═══ Data listing

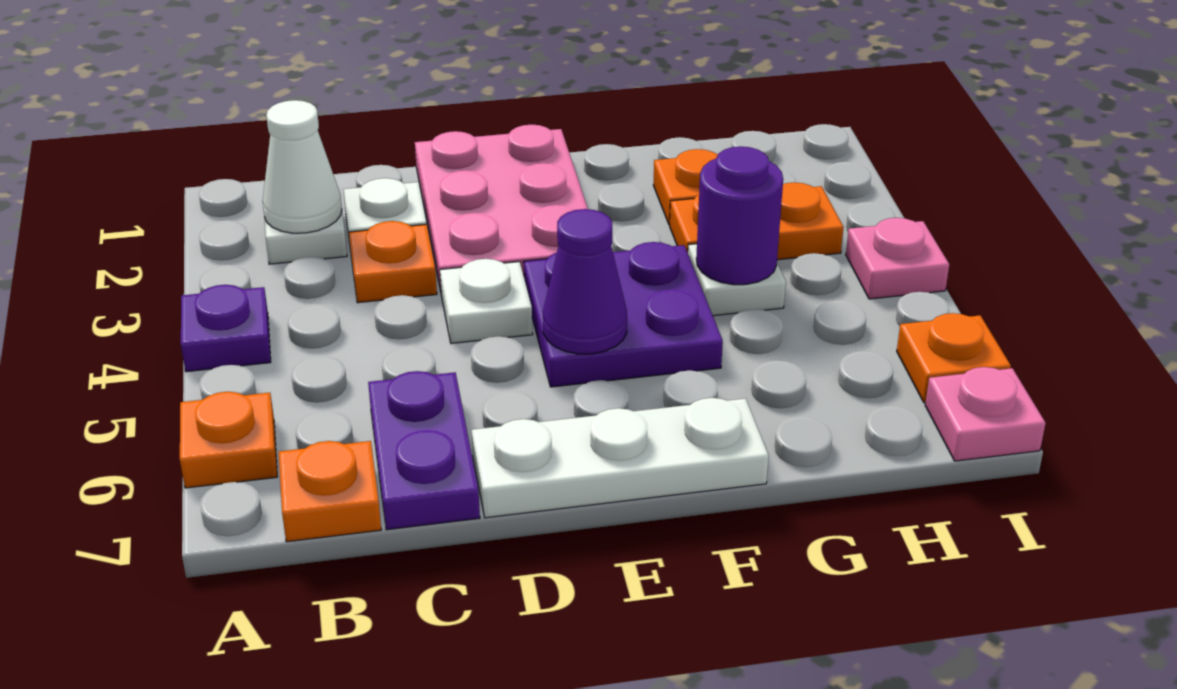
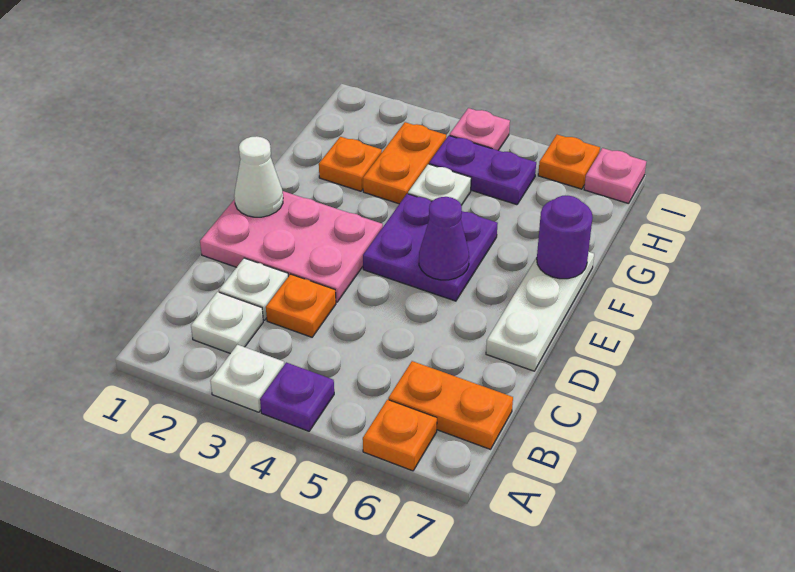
white 1x1 cone [263,100,342,233] -> white 1x1 cone moved to [234,136,283,217]
orange 1x1 plate [279,441,381,542] -> orange 1x2 plate [388,361,513,449]
purple 1x2 plate [368,371,480,530] -> purple 1x2 plate moved to [429,136,536,205]
white 1x1 plate [440,259,533,343] -> white 1x1 plate moved to [210,345,284,412]
purple 1x1 round brick [696,146,783,285] -> purple 1x1 round brick moved to [537,196,593,279]

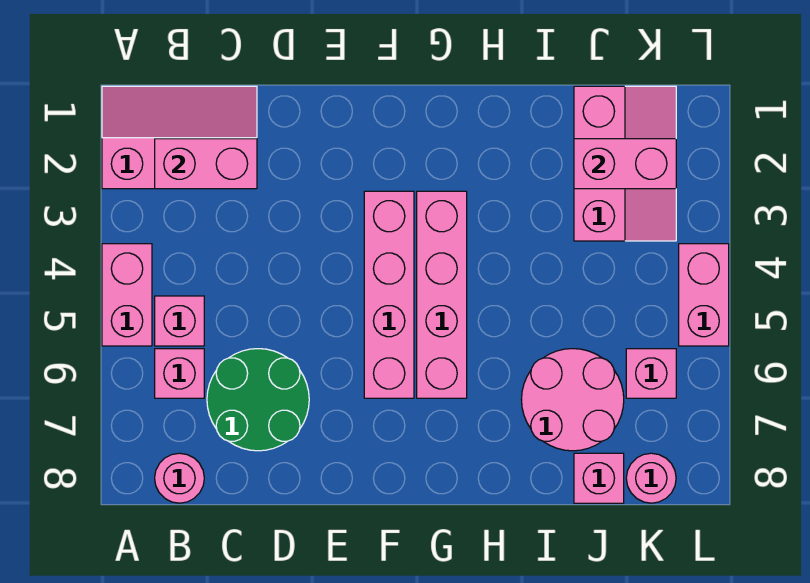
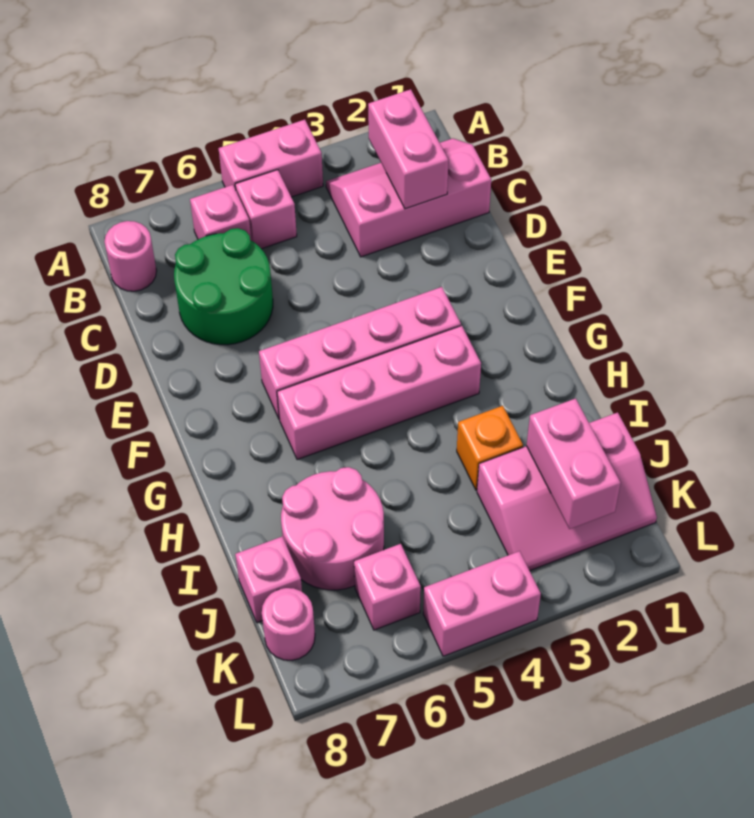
pink 2x3 slope [102,86,257,189] -> pink 2x3 slope turned to [326,138,491,257]
none -> orange 1x1 brick [457,406,523,490]

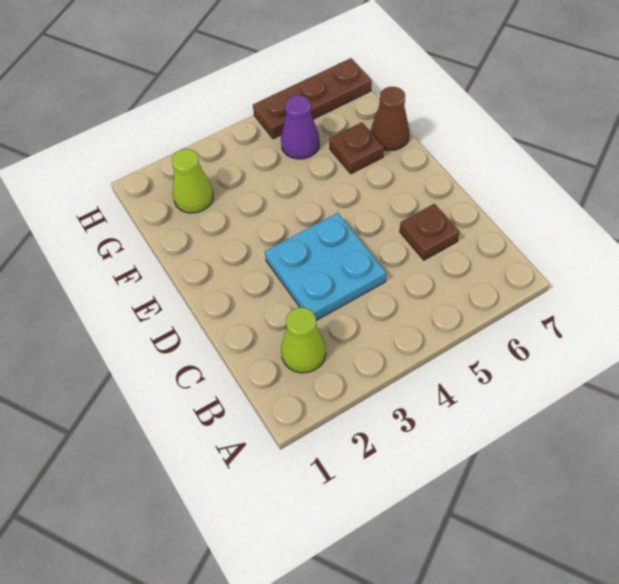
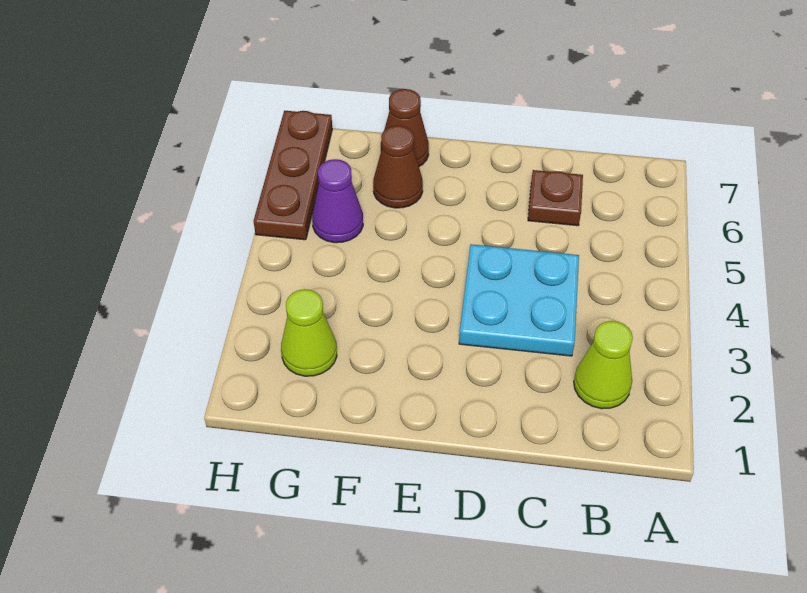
brown 1x1 plate [329,122,384,174] -> brown 1x1 cone [373,126,423,208]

══════

• _Assignment_
Each line that contains the string "cone" should be copied from the data above.

• _The answer_
white 1x1 cone [263,100,342,233] -> white 1x1 cone moved to [234,136,283,217]
brown 1x1 plate [329,122,384,174] -> brown 1x1 cone [373,126,423,208]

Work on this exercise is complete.